◆ Task statement:
From the records below, copy out exactly the lines from the one containing "D3: schottky BAT85" to the one containing "D2: schottky 1N5817", both included. Add nothing else.

◆ Data for the task:
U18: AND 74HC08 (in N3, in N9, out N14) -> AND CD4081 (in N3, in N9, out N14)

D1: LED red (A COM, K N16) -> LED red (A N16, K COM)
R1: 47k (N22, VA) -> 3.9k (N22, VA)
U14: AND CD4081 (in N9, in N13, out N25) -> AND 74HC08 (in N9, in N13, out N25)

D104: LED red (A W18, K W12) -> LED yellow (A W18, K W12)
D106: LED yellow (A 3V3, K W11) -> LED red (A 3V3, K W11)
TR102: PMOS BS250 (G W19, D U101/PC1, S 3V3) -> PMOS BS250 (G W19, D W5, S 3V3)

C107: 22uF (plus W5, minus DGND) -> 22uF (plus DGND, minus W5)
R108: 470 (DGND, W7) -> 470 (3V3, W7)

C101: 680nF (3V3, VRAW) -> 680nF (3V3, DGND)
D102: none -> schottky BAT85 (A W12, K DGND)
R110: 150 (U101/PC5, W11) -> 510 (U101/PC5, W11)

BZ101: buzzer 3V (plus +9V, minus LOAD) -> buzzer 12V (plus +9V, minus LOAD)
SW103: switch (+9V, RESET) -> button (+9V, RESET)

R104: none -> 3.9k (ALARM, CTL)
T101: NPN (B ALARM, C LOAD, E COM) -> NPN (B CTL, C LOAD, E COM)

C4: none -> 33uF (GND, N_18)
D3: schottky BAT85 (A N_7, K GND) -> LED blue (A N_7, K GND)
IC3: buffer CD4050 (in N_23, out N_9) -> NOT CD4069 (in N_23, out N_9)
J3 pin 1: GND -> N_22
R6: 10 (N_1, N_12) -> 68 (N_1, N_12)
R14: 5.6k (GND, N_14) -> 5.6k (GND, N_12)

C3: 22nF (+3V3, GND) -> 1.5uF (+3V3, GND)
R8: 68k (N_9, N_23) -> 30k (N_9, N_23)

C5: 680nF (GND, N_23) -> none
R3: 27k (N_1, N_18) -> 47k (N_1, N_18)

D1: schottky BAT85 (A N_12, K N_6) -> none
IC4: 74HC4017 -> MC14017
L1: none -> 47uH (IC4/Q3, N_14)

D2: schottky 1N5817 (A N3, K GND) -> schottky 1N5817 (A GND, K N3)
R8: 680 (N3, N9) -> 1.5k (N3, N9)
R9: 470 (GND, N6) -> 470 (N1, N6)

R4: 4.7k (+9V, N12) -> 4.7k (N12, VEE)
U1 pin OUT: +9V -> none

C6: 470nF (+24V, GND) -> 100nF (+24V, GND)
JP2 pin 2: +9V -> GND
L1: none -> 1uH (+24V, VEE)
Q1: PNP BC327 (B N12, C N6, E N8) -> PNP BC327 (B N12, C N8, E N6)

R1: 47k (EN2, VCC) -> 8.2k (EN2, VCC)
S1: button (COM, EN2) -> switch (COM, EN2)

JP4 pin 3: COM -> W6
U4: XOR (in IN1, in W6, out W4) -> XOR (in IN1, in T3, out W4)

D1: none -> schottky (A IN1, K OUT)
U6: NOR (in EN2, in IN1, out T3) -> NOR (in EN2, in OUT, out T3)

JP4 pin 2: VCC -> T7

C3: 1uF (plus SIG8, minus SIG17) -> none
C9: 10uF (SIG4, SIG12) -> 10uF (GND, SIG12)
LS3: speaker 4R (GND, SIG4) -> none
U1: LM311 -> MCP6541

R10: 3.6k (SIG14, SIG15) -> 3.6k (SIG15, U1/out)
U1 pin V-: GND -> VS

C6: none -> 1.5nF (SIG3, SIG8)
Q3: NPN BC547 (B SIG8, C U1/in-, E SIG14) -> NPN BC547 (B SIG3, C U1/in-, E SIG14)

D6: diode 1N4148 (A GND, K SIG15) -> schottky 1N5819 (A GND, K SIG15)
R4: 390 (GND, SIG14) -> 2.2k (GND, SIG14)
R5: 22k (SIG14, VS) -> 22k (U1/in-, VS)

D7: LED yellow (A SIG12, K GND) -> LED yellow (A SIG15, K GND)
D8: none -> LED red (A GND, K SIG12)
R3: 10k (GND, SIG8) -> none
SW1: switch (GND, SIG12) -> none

◆ Final answer:
D3: schottky BAT85 (A N_7, K GND) -> LED blue (A N_7, K GND)
IC3: buffer CD4050 (in N_23, out N_9) -> NOT CD4069 (in N_23, out N_9)
J3 pin 1: GND -> N_22
R6: 10 (N_1, N_12) -> 68 (N_1, N_12)
R14: 5.6k (GND, N_14) -> 5.6k (GND, N_12)

C3: 22nF (+3V3, GND) -> 1.5uF (+3V3, GND)
R8: 68k (N_9, N_23) -> 30k (N_9, N_23)

C5: 680nF (GND, N_23) -> none
R3: 27k (N_1, N_18) -> 47k (N_1, N_18)

D1: schottky BAT85 (A N_12, K N_6) -> none
IC4: 74HC4017 -> MC14017
L1: none -> 47uH (IC4/Q3, N_14)

D2: schottky 1N5817 (A N3, K GND) -> schottky 1N5817 (A GND, K N3)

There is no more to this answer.